**Work instruction**
Scan the records below for the line with "[(93,546),(59,553),(60,560),(94,554),(93,546)]" and the line with "[(522,9),(522,0),(512,0),(517,12),(522,9)]", and retype that range exactly, both ends included, pictures excepted.

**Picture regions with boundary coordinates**
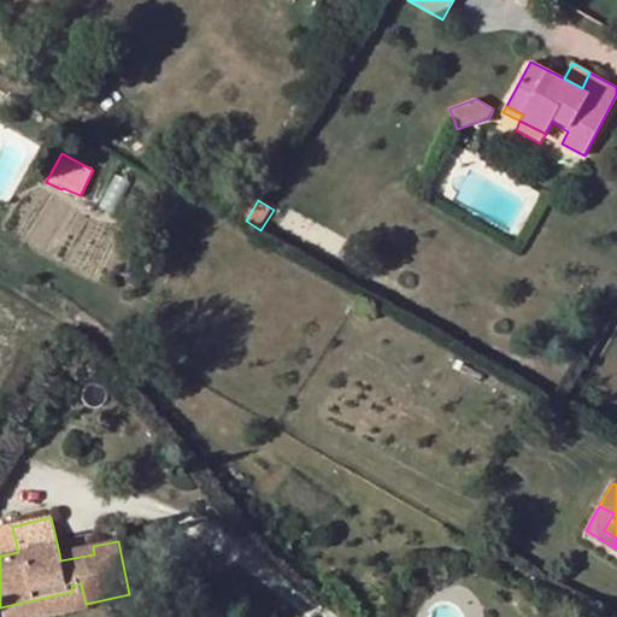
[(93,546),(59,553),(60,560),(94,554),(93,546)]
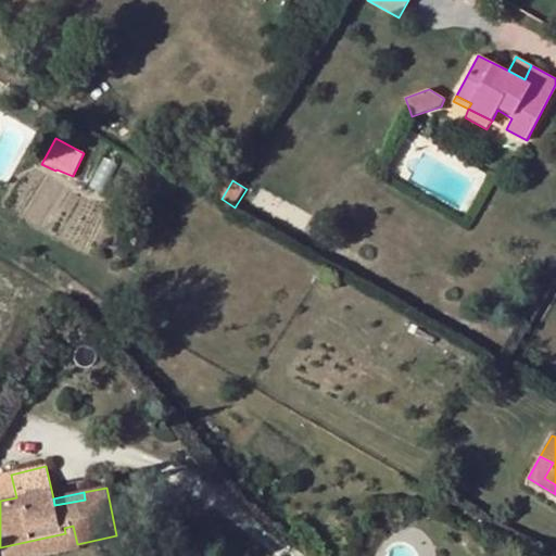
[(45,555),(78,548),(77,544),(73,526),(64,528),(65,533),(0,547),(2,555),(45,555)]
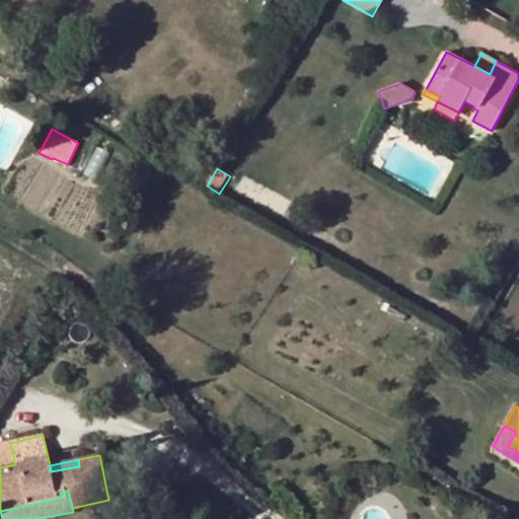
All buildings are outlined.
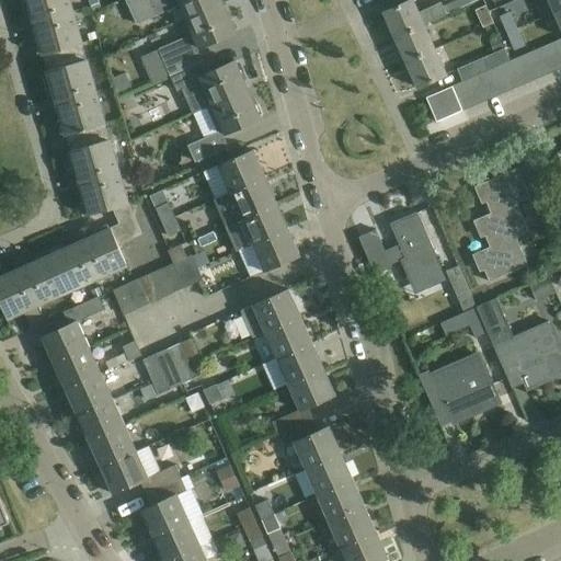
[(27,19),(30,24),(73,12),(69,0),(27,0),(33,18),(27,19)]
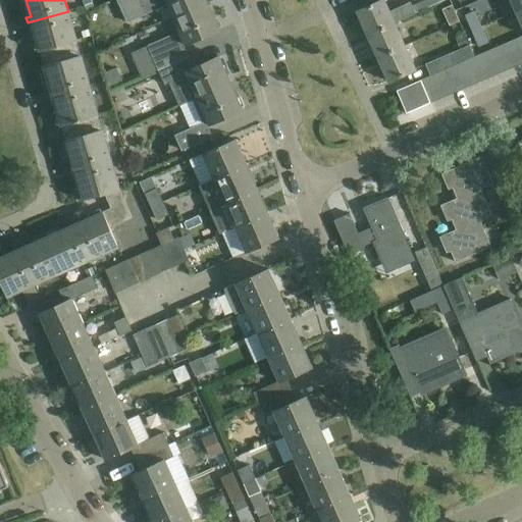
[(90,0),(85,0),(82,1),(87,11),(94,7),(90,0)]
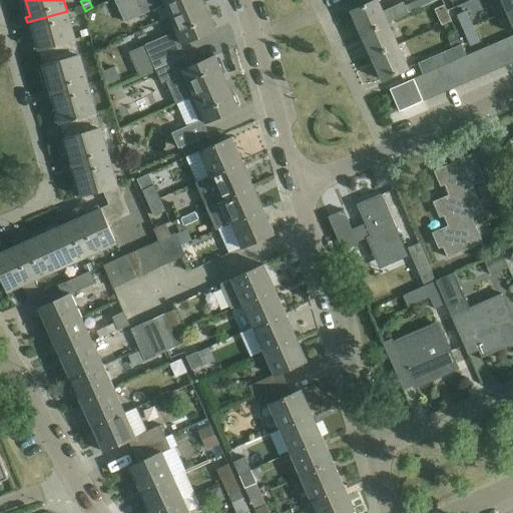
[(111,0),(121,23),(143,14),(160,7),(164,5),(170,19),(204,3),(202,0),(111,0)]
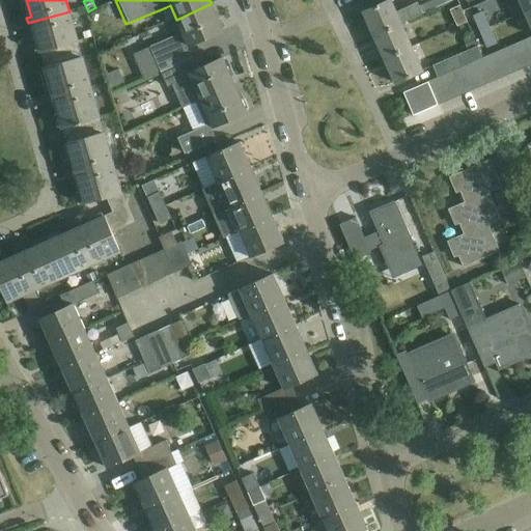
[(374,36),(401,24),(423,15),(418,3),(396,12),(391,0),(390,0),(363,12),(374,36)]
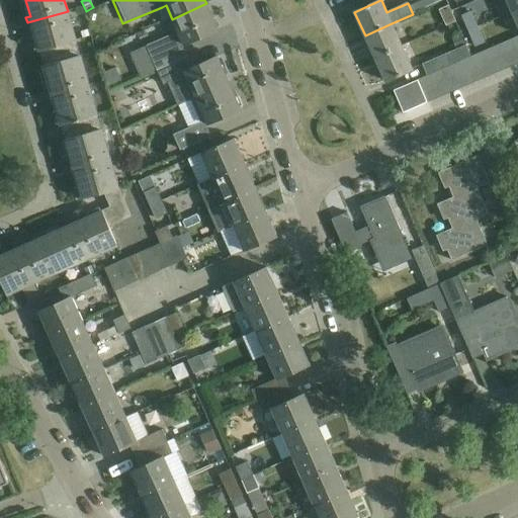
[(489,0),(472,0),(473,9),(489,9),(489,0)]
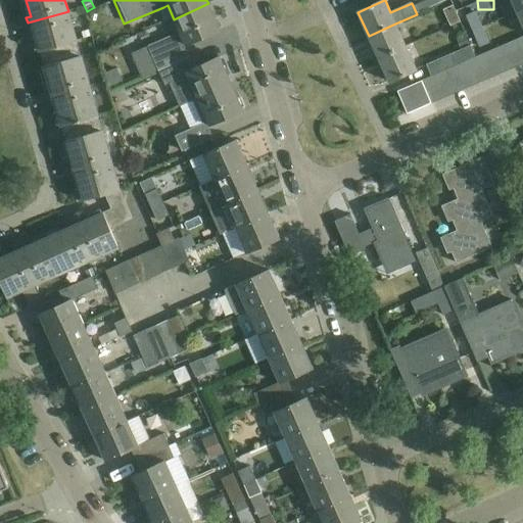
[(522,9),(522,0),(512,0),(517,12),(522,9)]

* * *

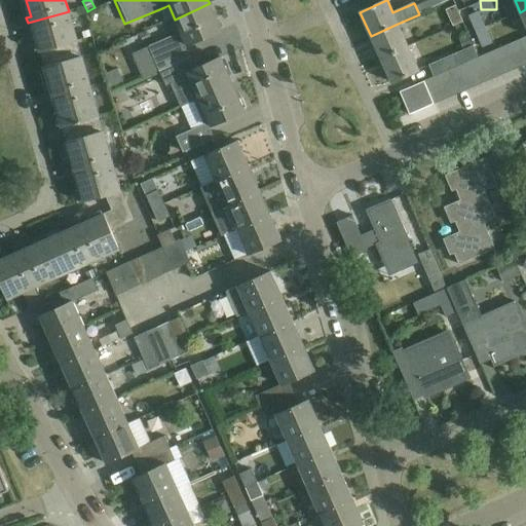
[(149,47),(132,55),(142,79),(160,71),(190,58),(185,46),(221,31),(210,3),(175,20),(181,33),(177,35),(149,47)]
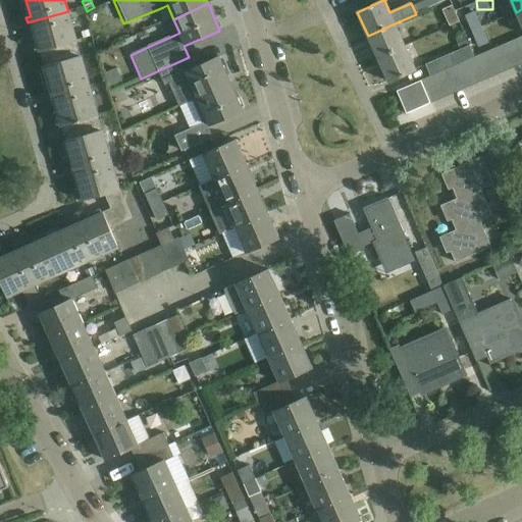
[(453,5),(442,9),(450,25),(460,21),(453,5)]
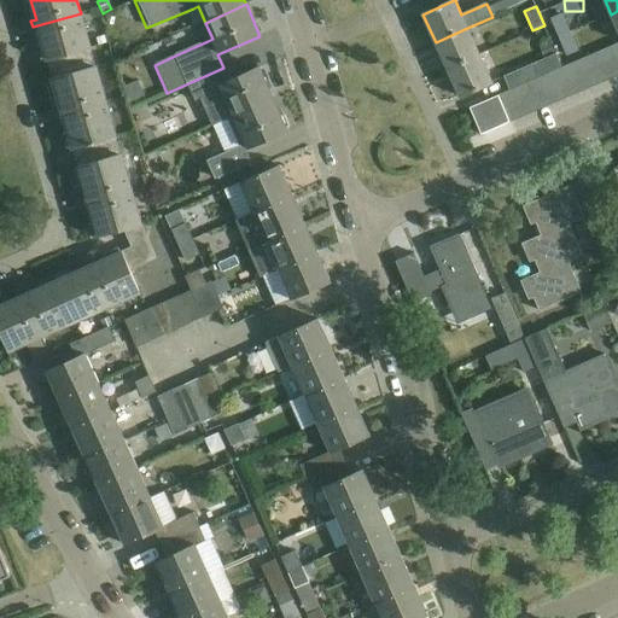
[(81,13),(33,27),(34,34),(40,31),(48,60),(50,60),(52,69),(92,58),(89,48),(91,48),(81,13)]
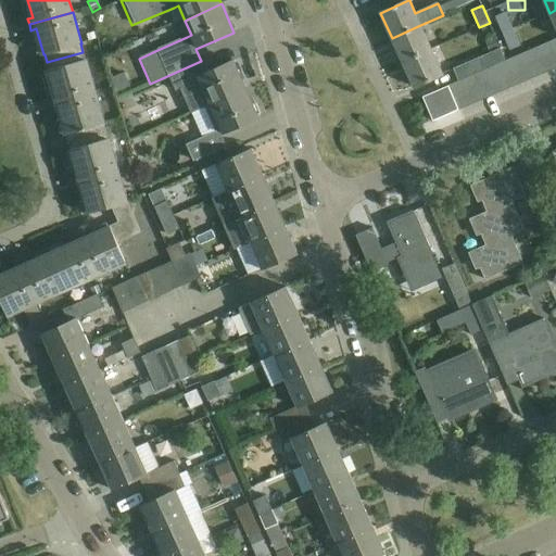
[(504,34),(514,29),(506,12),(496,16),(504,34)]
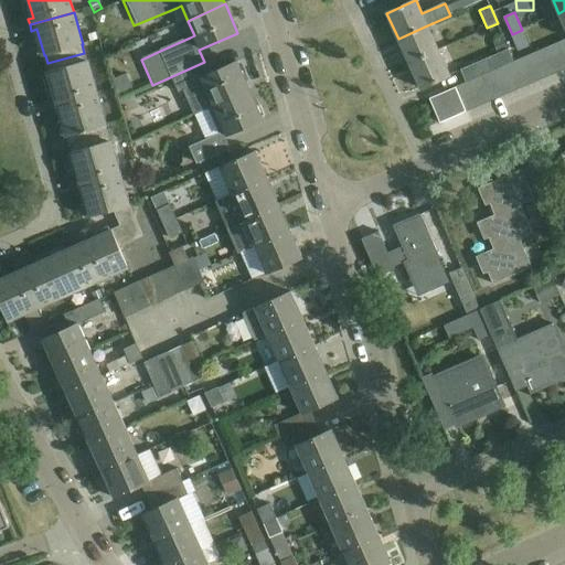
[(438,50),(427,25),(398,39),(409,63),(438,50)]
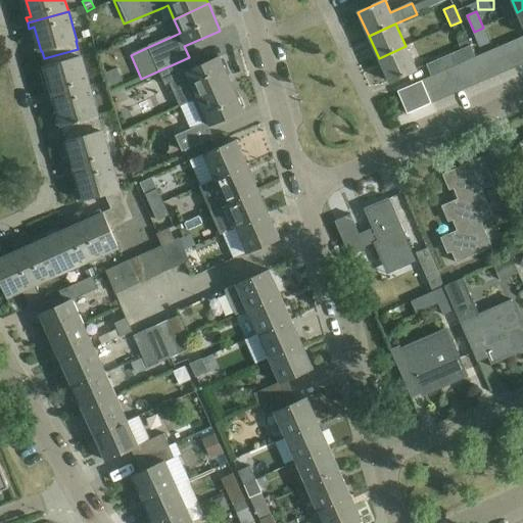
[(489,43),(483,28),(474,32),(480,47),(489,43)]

**The answer**
[(93,546),(59,553),(60,560),(94,554),(93,546)]
[(45,555),(78,548),(77,544),(73,526),(64,528),(65,533),(0,547),(2,555),(45,555)]
All buildings are outlined.
[(27,19),(30,24),(73,12),(69,0),(27,0),(33,18),(27,19)]
[(90,0),(85,0),(82,1),(87,11),(94,7),(90,0)]
[(111,0),(121,23),(143,14),(160,7),(164,5),(170,19),(204,3),(202,0),(111,0)]
[(374,36),(401,24),(423,15),(418,3),(396,12),(391,0),(390,0),(363,12),(374,36)]
[(489,0),(472,0),(473,9),(489,9),(489,0)]
[(522,9),(522,0),(512,0),(517,12),(522,9)]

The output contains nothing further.